* [DATASET SECTION]

--------

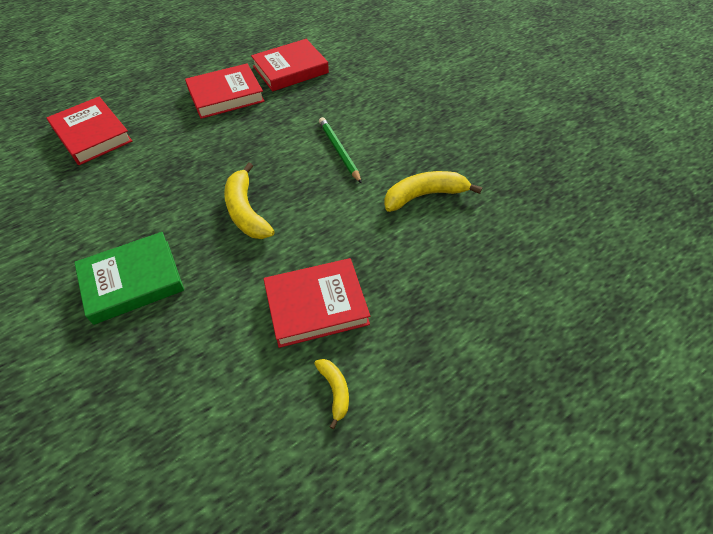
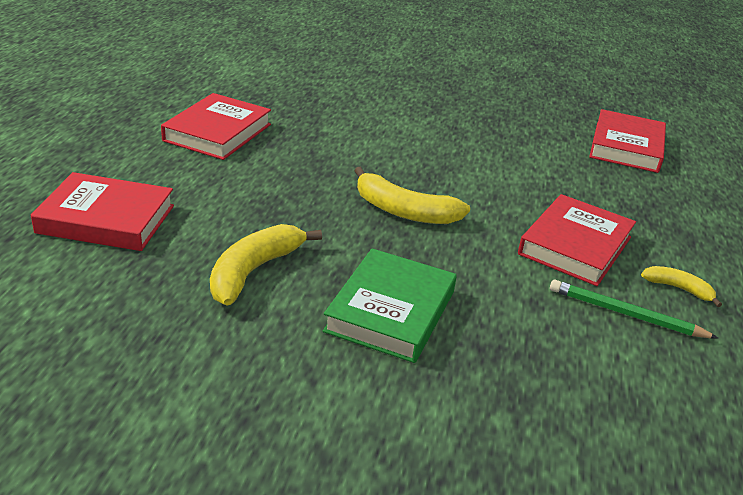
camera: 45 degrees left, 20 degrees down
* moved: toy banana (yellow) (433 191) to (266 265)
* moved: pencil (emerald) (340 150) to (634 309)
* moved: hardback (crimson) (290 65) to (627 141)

--------

* [TASK TO CARRY OUT] Which lines of the material contain "moved"? List them.

* [TASK RESULT]
* moved: toy banana (yellow) (433 191) to (266 265)
* moved: pencil (emerald) (340 150) to (634 309)
* moved: hardback (crimson) (290 65) to (627 141)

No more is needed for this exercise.